WHAT YOU HAVE TO DO> Set down exactly the lines from the one containing "cyan line: (67, 11) -> (100, 19), moved" through the end of the records below, both included, and nothing else.

Stored entries>
=-=-=-=-=

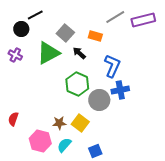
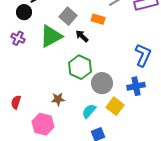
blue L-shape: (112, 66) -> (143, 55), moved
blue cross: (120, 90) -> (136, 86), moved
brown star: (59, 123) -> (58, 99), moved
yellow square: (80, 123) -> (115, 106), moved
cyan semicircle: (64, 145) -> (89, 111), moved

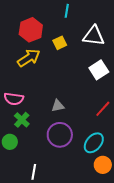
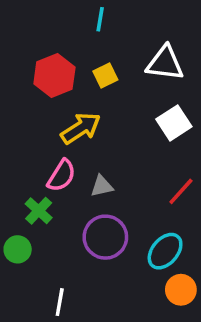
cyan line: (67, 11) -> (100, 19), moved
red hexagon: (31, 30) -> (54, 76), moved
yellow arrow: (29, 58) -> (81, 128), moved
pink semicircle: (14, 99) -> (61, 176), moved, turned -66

=-=-=-=-=

RESPONSE>
cyan line: (67, 11) -> (100, 19), moved
red hexagon: (31, 30) -> (54, 76), moved
yellow arrow: (29, 58) -> (81, 128), moved
pink semicircle: (14, 99) -> (61, 176), moved, turned -66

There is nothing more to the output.